Modification records
# # # #
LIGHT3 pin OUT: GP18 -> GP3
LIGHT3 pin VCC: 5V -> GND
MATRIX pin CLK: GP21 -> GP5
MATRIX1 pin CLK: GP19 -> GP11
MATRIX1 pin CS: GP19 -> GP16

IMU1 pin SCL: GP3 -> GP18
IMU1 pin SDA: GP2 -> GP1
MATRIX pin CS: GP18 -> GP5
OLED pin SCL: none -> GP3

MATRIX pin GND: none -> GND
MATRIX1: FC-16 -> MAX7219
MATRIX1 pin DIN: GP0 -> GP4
# # # #
**Try it:** Extract exactly the lines between the line containing "IMU1 pin SDA: GP2 -> GP1" and the end of the data, including both.

**Problem solution:**
IMU1 pin SDA: GP2 -> GP1
MATRIX pin CS: GP18 -> GP5
OLED pin SCL: none -> GP3

MATRIX pin GND: none -> GND
MATRIX1: FC-16 -> MAX7219
MATRIX1 pin DIN: GP0 -> GP4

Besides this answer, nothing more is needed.